___ Exercise inputs

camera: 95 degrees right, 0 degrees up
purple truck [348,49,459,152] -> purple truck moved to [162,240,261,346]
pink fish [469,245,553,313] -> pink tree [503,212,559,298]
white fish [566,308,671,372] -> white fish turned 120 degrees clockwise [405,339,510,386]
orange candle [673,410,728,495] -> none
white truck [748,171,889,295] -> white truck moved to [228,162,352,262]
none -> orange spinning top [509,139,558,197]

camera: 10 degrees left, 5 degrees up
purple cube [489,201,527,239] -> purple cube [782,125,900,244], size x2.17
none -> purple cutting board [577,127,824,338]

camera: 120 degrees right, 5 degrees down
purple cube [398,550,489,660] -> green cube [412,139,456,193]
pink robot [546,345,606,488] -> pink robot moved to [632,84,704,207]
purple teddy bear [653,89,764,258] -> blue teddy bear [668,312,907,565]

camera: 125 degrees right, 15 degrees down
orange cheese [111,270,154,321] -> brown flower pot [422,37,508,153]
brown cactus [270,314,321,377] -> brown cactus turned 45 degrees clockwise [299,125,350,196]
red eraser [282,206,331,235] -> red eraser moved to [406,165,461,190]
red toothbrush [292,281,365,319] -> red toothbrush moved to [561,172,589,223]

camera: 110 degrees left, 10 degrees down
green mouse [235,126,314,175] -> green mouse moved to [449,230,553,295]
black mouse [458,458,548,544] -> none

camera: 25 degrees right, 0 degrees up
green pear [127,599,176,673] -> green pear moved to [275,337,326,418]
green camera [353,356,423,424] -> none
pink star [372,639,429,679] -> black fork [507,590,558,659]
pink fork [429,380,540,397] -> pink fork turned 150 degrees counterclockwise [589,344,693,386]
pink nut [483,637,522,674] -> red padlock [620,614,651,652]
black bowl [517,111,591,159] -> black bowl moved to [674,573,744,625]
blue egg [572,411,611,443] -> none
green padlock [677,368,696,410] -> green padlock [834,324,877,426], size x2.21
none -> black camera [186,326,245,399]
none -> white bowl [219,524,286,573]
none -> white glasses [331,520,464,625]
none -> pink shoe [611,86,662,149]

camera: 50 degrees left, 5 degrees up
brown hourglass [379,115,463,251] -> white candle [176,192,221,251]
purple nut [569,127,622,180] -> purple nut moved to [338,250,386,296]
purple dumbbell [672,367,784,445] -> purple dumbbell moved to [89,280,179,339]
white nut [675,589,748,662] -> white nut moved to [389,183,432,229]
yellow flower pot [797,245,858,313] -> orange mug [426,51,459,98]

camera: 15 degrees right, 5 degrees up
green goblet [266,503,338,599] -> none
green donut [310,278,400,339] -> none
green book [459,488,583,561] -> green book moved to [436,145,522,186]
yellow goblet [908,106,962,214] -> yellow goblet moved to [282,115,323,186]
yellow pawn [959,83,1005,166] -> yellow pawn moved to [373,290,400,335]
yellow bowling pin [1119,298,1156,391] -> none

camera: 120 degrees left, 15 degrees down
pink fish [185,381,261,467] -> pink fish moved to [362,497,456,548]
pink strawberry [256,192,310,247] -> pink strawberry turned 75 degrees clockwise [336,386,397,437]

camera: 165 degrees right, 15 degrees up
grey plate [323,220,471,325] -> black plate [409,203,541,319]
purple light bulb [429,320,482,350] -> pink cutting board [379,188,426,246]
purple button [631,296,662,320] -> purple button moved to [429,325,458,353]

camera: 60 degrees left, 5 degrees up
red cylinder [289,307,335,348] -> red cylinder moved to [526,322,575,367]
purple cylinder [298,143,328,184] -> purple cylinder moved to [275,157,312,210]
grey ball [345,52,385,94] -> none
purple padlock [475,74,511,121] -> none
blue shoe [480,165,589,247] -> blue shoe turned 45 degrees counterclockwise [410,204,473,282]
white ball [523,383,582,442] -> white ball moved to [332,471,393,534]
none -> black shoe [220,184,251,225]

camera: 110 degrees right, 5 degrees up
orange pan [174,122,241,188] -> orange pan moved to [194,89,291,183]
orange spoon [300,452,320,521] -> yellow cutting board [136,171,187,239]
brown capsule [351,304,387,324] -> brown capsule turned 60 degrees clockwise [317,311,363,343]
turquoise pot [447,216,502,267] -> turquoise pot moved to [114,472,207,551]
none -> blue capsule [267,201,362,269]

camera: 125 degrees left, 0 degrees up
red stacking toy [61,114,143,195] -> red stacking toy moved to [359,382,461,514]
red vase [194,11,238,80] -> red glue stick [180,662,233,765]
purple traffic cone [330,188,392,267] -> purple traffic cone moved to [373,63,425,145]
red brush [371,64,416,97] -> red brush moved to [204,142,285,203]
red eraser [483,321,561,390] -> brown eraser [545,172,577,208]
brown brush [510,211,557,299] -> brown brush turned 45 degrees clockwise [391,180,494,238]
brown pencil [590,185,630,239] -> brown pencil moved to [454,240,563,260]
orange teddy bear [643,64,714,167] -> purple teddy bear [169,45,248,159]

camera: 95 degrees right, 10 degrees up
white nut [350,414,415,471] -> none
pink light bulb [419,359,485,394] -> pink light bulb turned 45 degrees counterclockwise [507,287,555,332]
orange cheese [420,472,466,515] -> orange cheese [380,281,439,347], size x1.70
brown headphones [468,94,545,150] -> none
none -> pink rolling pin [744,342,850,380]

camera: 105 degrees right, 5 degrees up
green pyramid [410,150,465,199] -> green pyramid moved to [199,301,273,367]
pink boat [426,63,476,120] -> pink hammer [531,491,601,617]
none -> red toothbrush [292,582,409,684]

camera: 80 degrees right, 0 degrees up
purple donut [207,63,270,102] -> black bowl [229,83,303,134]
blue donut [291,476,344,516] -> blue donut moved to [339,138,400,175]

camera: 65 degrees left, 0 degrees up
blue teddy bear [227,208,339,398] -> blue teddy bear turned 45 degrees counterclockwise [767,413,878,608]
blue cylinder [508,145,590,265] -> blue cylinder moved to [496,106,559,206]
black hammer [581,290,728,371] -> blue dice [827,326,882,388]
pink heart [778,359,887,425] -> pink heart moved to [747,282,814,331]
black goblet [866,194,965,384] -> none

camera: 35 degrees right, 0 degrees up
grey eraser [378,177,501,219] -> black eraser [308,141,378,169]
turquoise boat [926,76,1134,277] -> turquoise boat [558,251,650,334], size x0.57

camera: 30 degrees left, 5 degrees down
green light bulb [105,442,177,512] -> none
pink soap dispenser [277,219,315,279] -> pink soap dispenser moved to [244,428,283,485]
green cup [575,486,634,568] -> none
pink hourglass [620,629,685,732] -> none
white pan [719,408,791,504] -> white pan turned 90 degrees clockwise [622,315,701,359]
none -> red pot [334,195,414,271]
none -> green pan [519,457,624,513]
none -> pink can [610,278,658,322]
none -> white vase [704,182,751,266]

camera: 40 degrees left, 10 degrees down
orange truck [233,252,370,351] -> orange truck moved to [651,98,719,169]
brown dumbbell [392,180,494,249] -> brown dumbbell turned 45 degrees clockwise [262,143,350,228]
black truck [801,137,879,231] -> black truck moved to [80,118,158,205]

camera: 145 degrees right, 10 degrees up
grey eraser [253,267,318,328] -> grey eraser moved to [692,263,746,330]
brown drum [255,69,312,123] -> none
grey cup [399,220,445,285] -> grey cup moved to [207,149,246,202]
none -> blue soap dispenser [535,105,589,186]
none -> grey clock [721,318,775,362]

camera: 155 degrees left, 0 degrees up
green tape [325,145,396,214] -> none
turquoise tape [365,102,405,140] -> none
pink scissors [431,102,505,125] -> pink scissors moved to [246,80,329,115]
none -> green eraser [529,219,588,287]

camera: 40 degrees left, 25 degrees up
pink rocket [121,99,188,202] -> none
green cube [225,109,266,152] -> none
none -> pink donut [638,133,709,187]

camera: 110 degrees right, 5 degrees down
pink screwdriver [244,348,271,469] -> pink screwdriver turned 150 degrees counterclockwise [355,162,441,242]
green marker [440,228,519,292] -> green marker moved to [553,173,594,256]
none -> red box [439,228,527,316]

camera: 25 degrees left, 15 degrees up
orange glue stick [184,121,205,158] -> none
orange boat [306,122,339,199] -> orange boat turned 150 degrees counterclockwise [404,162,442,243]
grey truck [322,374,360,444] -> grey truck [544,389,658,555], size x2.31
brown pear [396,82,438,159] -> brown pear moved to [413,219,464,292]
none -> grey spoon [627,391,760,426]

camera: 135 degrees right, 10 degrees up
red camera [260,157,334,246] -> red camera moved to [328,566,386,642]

______

Exercise objective: The stopping point is the line containing "red toothbrush [292,281,365,319]". Reproduce exactly every line of the material from the first through that one.

Written answer:
camera: 95 degrees right, 0 degrees up
purple truck [348,49,459,152] -> purple truck moved to [162,240,261,346]
pink fish [469,245,553,313] -> pink tree [503,212,559,298]
white fish [566,308,671,372] -> white fish turned 120 degrees clockwise [405,339,510,386]
orange candle [673,410,728,495] -> none
white truck [748,171,889,295] -> white truck moved to [228,162,352,262]
none -> orange spinning top [509,139,558,197]

camera: 10 degrees left, 5 degrees up
purple cube [489,201,527,239] -> purple cube [782,125,900,244], size x2.17
none -> purple cutting board [577,127,824,338]

camera: 120 degrees right, 5 degrees down
purple cube [398,550,489,660] -> green cube [412,139,456,193]
pink robot [546,345,606,488] -> pink robot moved to [632,84,704,207]
purple teddy bear [653,89,764,258] -> blue teddy bear [668,312,907,565]

camera: 125 degrees right, 15 degrees down
orange cheese [111,270,154,321] -> brown flower pot [422,37,508,153]
brown cactus [270,314,321,377] -> brown cactus turned 45 degrees clockwise [299,125,350,196]
red eraser [282,206,331,235] -> red eraser moved to [406,165,461,190]
red toothbrush [292,281,365,319] -> red toothbrush moved to [561,172,589,223]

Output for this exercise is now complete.